_Work instructions_. The lines from the one with "C6: 33uF (GND, SIG18) -> 33uF (GND, VCC)" through the last line below are to be copied exactly; no other lines are to be returned.

_Before and after images_.
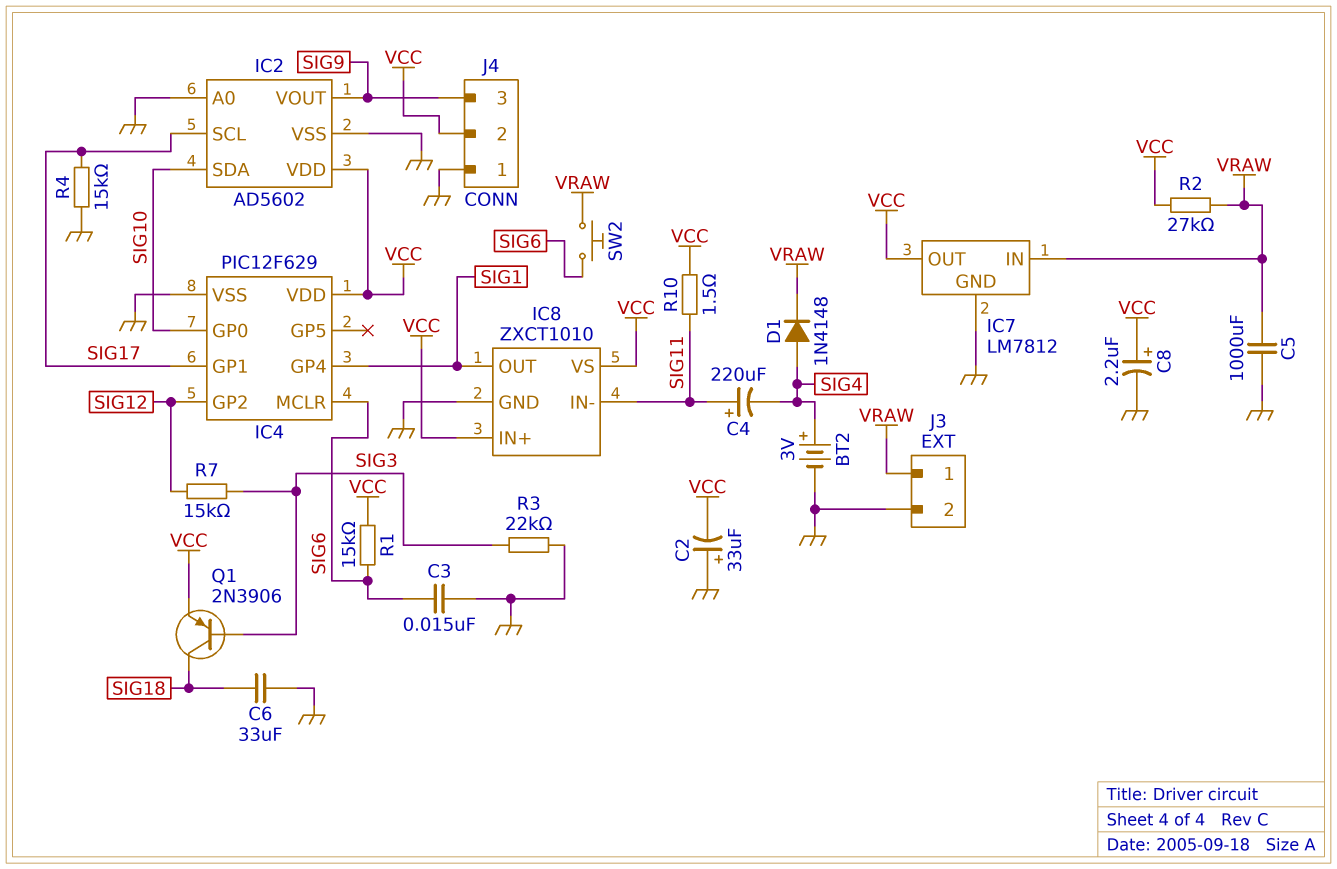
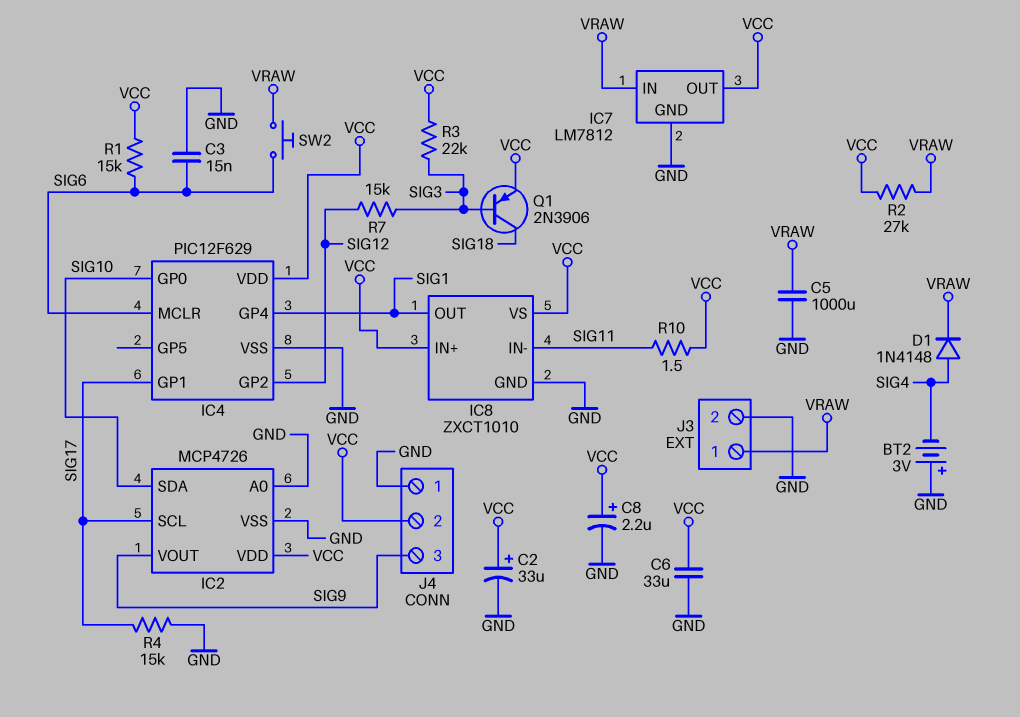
BT2: 3V (plus SIG4, minus GND) -> 3V (plus GND, minus SIG4)
C2: 33uF (plus GND, minus VCC) -> 33uF (plus VCC, minus GND)
C4: 220uF (plus SIG11, minus SIG4) -> none
C6: 33uF (GND, SIG18) -> 33uF (GND, VCC)
IC2: AD5602 -> MCP4726
R3: 22k (GND, SIG3) -> 22k (SIG3, VCC)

_The answer_.
C6: 33uF (GND, SIG18) -> 33uF (GND, VCC)
IC2: AD5602 -> MCP4726
R3: 22k (GND, SIG3) -> 22k (SIG3, VCC)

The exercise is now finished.